### TASK DETAILS
What are the lines from the one containing "grey pot: 2 -> 0" through the last line of the records below? Return them exactly, leaving out pictures.

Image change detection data

━━━━━━━━━━━━━━━━━━━━

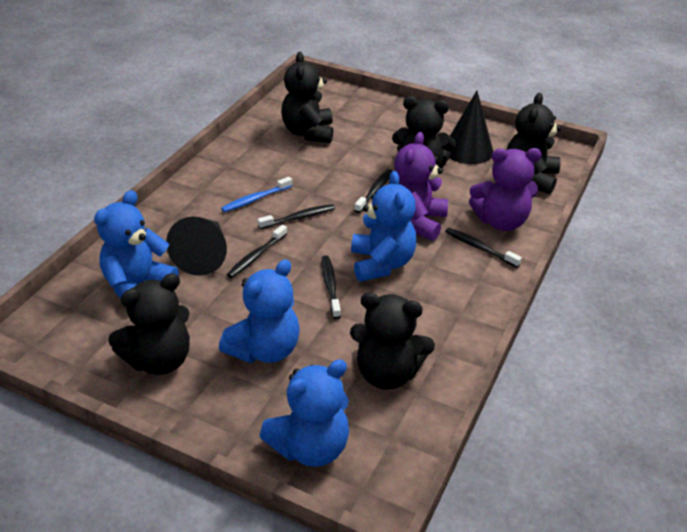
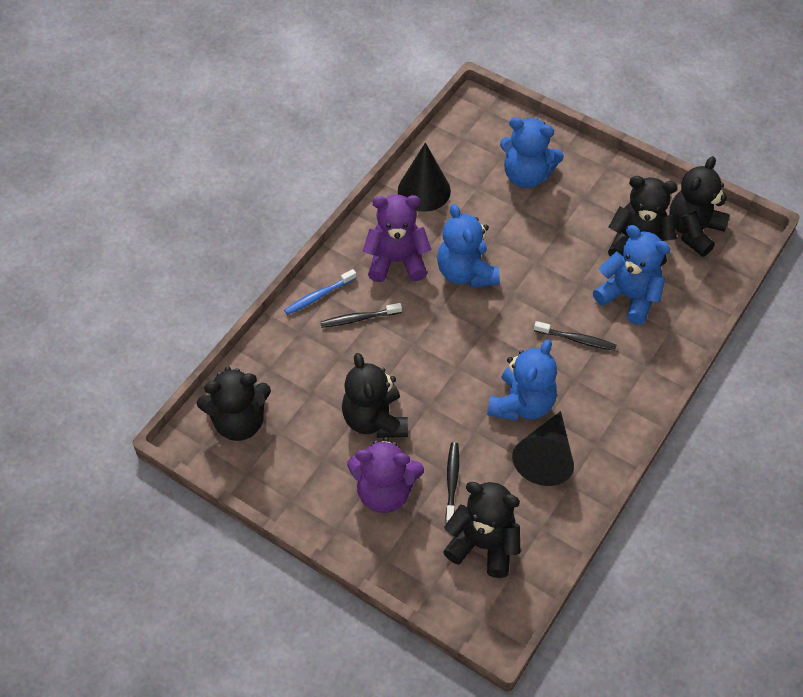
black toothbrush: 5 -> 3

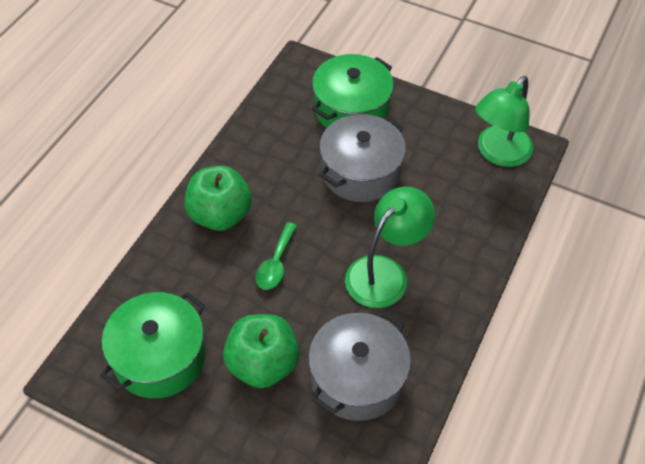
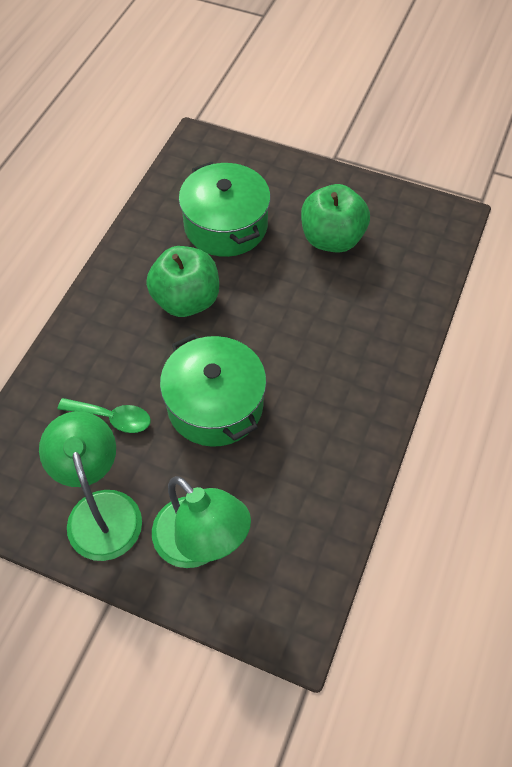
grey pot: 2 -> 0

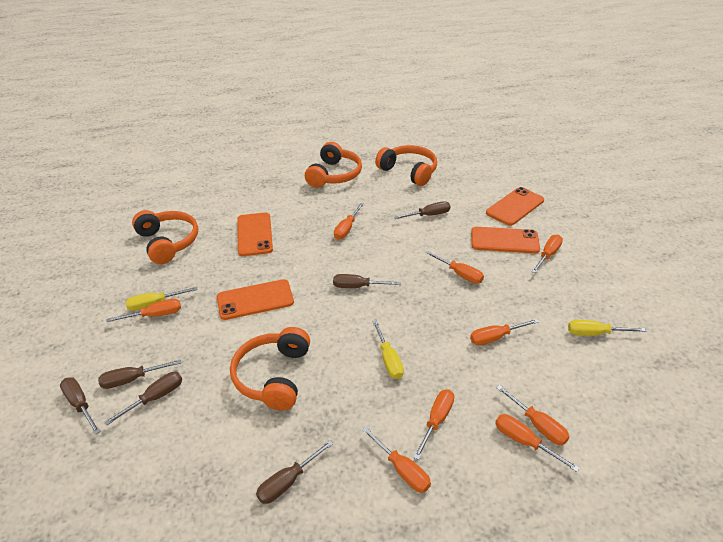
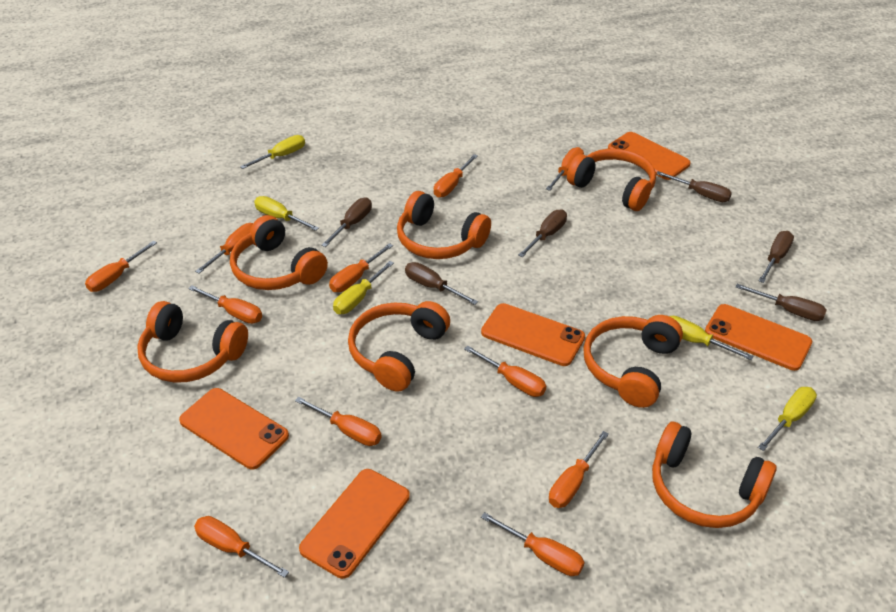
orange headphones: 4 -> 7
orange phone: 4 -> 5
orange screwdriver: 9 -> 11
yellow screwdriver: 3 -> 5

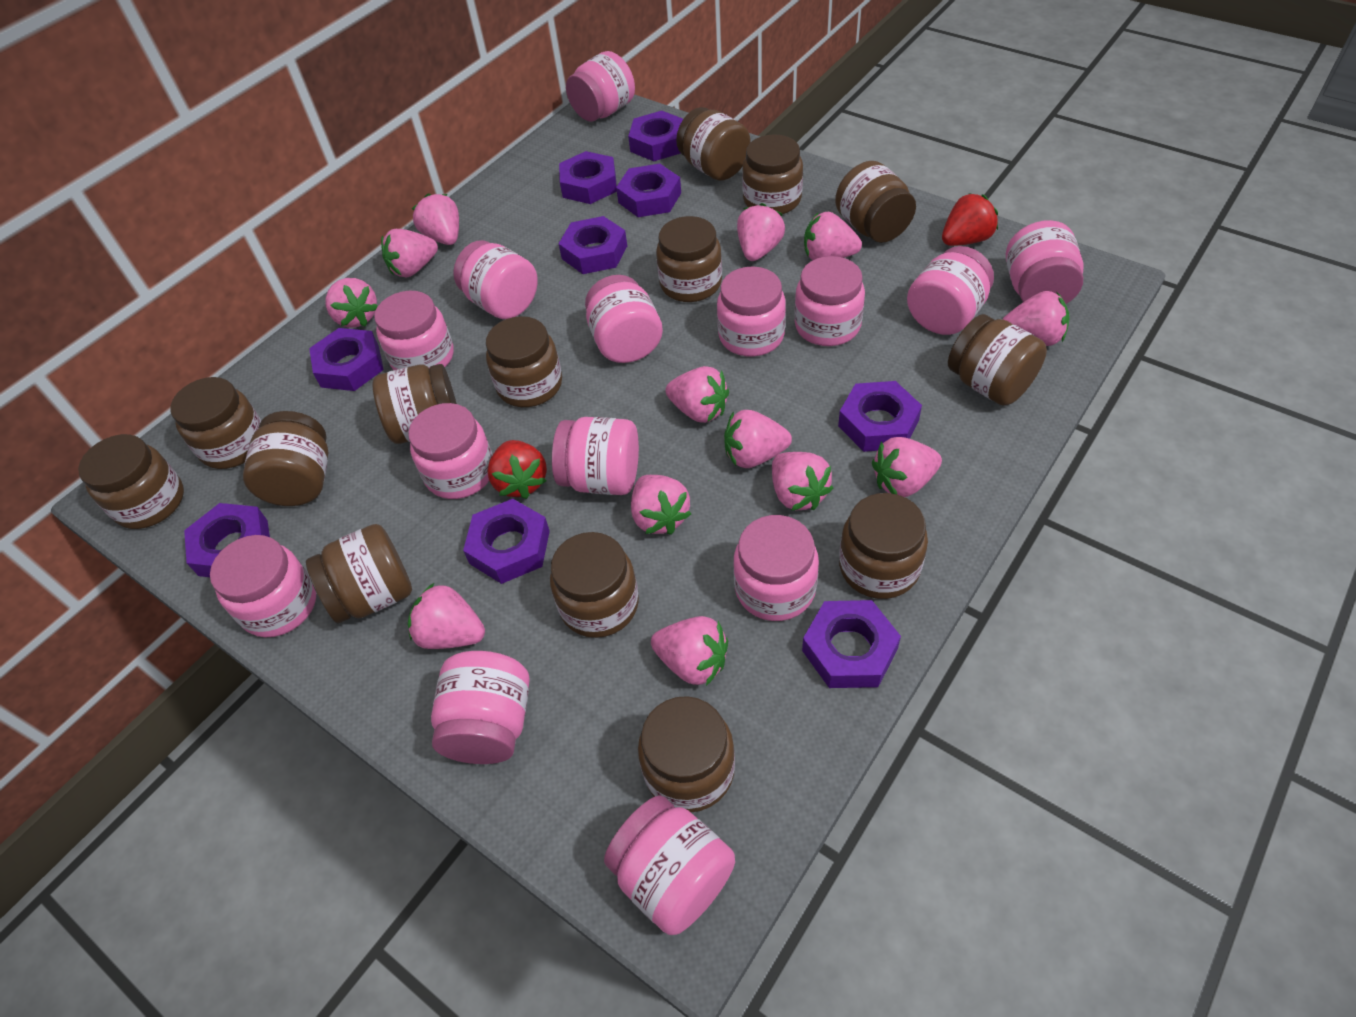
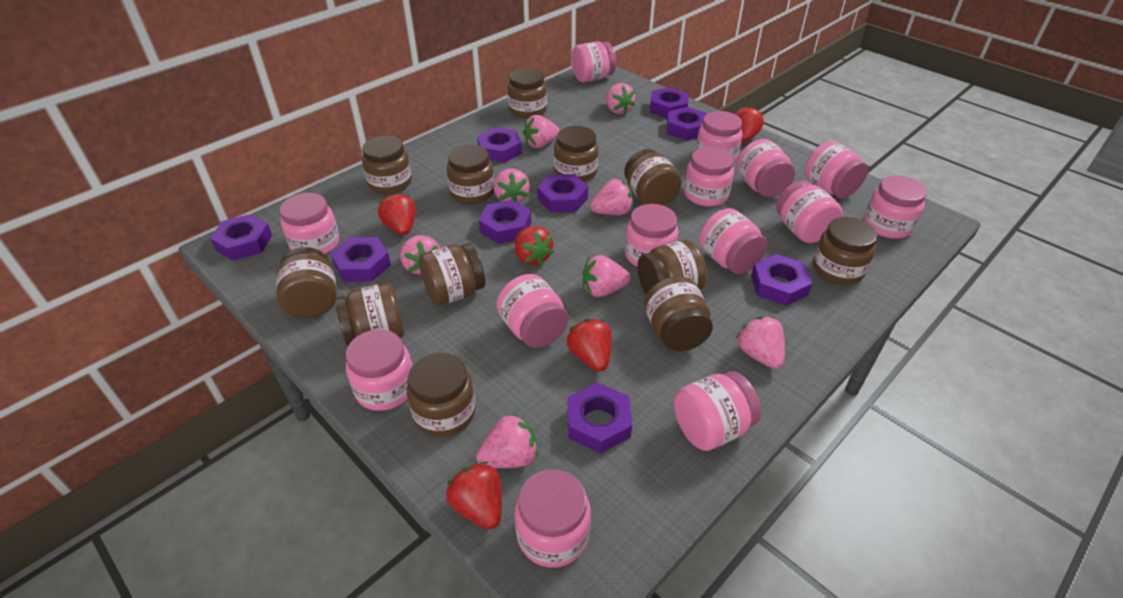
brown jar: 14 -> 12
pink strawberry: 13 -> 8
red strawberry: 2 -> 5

━━━━━━━━━━━━━━━━━━━━

### REPLY TO THE EXERCISE
grey pot: 2 -> 0

orange headphones: 4 -> 7
orange phone: 4 -> 5
orange screwdriver: 9 -> 11
yellow screwdriver: 3 -> 5

brown jar: 14 -> 12
pink strawberry: 13 -> 8
red strawberry: 2 -> 5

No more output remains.